Work order:
Each line in the records below, from the one that contains "(322, 477) = (237, 415): pink" to the one that contains "(571, 383) = (348, 709): orange", should be reproduced exactly, the first and last included.

The input:
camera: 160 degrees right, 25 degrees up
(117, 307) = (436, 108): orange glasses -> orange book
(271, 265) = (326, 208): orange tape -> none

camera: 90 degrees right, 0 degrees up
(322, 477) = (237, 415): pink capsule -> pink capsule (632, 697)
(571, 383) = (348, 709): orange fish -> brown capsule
==
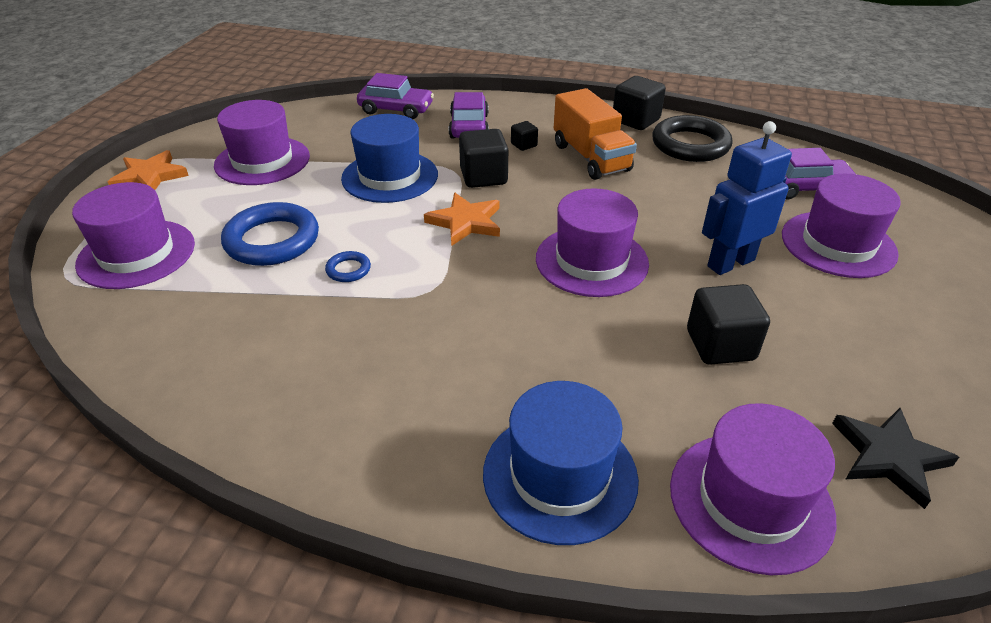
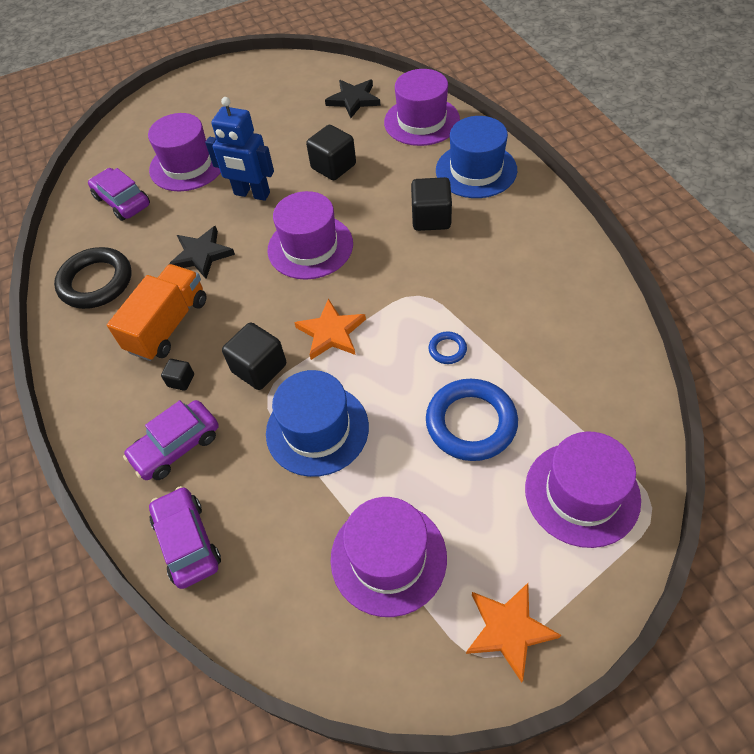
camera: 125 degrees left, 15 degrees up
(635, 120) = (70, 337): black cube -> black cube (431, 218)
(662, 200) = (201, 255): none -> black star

Final answer:
(322, 477) = (237, 415): pink capsule -> pink capsule (632, 697)
(571, 383) = (348, 709): orange fish -> brown capsule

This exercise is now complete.